◆ **Exercise**: The entries below are to be written out again without alteration.

◆ **Object matching data**:
****************************************

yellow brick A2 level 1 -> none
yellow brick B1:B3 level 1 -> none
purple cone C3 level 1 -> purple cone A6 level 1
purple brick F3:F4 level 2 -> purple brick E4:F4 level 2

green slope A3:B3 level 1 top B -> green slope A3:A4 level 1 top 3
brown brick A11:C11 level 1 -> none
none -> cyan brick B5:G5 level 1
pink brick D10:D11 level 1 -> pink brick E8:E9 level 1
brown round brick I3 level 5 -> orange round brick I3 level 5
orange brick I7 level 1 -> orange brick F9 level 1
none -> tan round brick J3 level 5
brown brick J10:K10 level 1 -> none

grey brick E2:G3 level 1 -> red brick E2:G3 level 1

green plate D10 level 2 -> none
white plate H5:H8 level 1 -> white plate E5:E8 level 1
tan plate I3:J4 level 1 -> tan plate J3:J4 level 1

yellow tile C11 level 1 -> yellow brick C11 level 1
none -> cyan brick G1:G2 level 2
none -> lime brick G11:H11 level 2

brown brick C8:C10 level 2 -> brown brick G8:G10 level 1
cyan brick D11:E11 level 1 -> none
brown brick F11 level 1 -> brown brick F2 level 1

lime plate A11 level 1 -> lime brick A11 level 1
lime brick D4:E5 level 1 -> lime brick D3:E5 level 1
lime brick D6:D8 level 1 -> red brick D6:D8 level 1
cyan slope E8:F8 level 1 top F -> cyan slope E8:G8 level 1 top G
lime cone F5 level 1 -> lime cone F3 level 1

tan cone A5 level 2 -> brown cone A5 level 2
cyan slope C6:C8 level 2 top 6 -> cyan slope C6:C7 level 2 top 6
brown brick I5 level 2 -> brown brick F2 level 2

****************************************

◆ **Task response**:
yellow brick A2 level 1 -> none
yellow brick B1:B3 level 1 -> none
purple cone C3 level 1 -> purple cone A6 level 1
purple brick F3:F4 level 2 -> purple brick E4:F4 level 2

green slope A3:B3 level 1 top B -> green slope A3:A4 level 1 top 3
brown brick A11:C11 level 1 -> none
none -> cyan brick B5:G5 level 1
pink brick D10:D11 level 1 -> pink brick E8:E9 level 1
brown round brick I3 level 5 -> orange round brick I3 level 5
orange brick I7 level 1 -> orange brick F9 level 1
none -> tan round brick J3 level 5
brown brick J10:K10 level 1 -> none

grey brick E2:G3 level 1 -> red brick E2:G3 level 1

green plate D10 level 2 -> none
white plate H5:H8 level 1 -> white plate E5:E8 level 1
tan plate I3:J4 level 1 -> tan plate J3:J4 level 1

yellow tile C11 level 1 -> yellow brick C11 level 1
none -> cyan brick G1:G2 level 2
none -> lime brick G11:H11 level 2

brown brick C8:C10 level 2 -> brown brick G8:G10 level 1
cyan brick D11:E11 level 1 -> none
brown brick F11 level 1 -> brown brick F2 level 1

lime plate A11 level 1 -> lime brick A11 level 1
lime brick D4:E5 level 1 -> lime brick D3:E5 level 1
lime brick D6:D8 level 1 -> red brick D6:D8 level 1
cyan slope E8:F8 level 1 top F -> cyan slope E8:G8 level 1 top G
lime cone F5 level 1 -> lime cone F3 level 1

tan cone A5 level 2 -> brown cone A5 level 2
cyan slope C6:C8 level 2 top 6 -> cyan slope C6:C7 level 2 top 6
brown brick I5 level 2 -> brown brick F2 level 2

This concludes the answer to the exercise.